▶ What this task involves: Please copy each line below that contains the string "none".

Difference listings

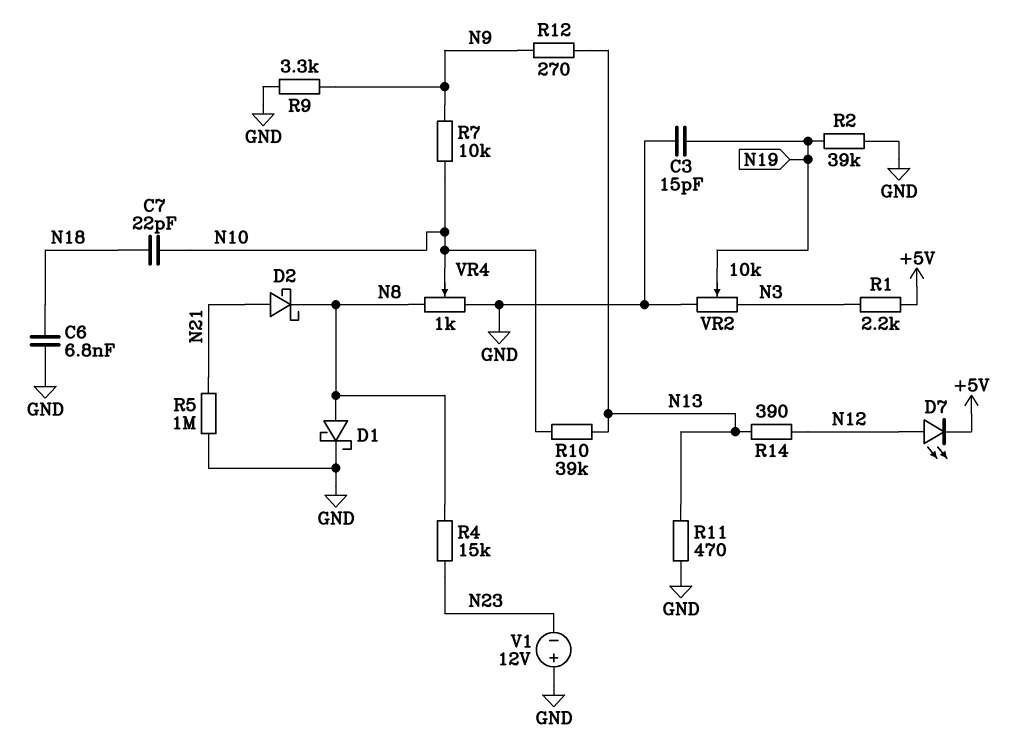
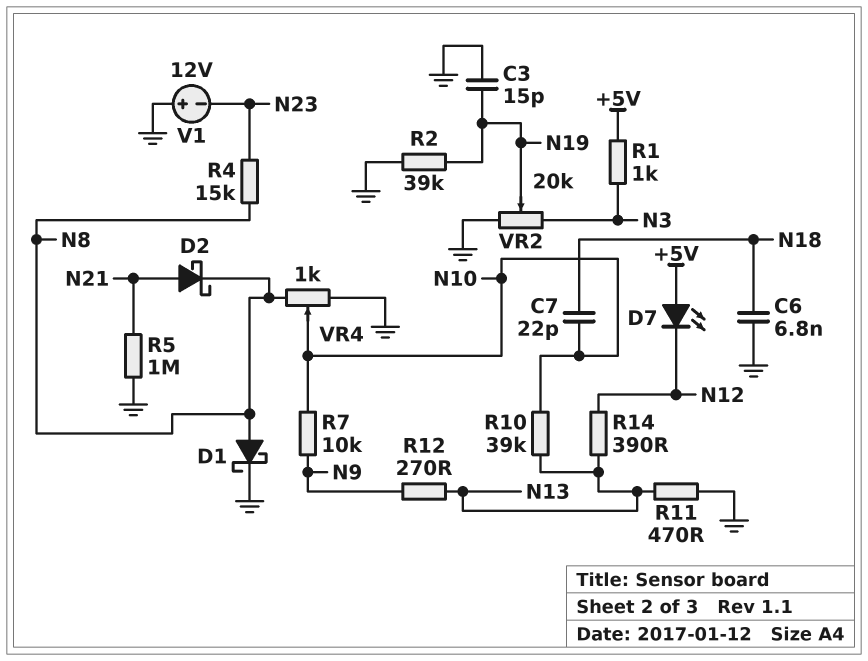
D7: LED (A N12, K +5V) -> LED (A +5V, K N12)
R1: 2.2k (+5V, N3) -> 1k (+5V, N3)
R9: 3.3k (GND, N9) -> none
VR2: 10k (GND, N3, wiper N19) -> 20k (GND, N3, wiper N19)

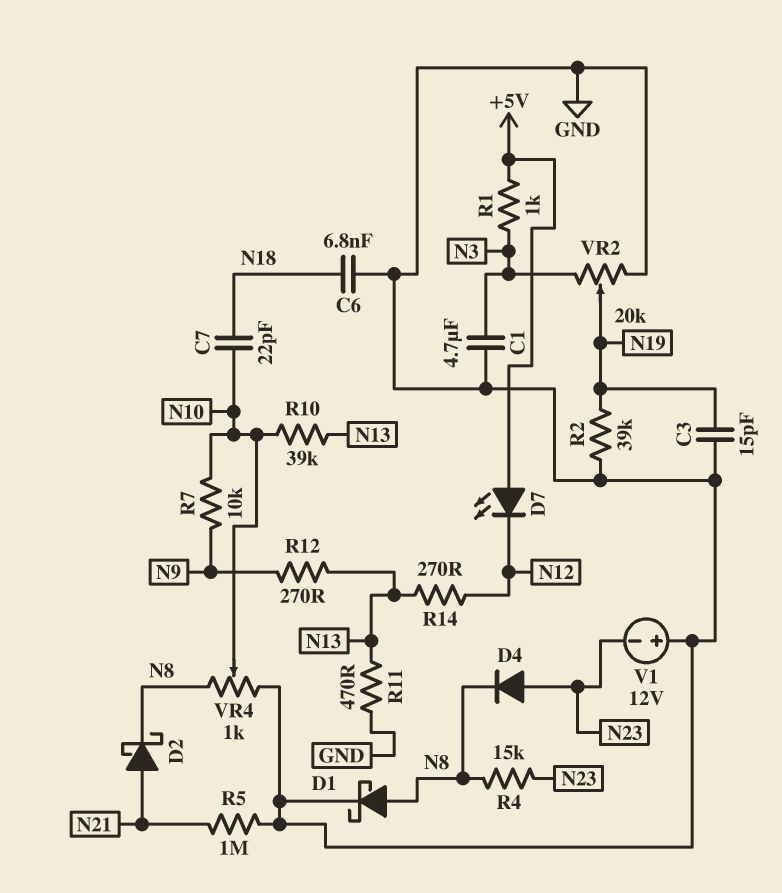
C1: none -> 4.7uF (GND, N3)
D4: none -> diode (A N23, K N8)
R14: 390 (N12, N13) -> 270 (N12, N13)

▶ Reply to the task:
R9: 3.3k (GND, N9) -> none
C1: none -> 4.7uF (GND, N3)
D4: none -> diode (A N23, K N8)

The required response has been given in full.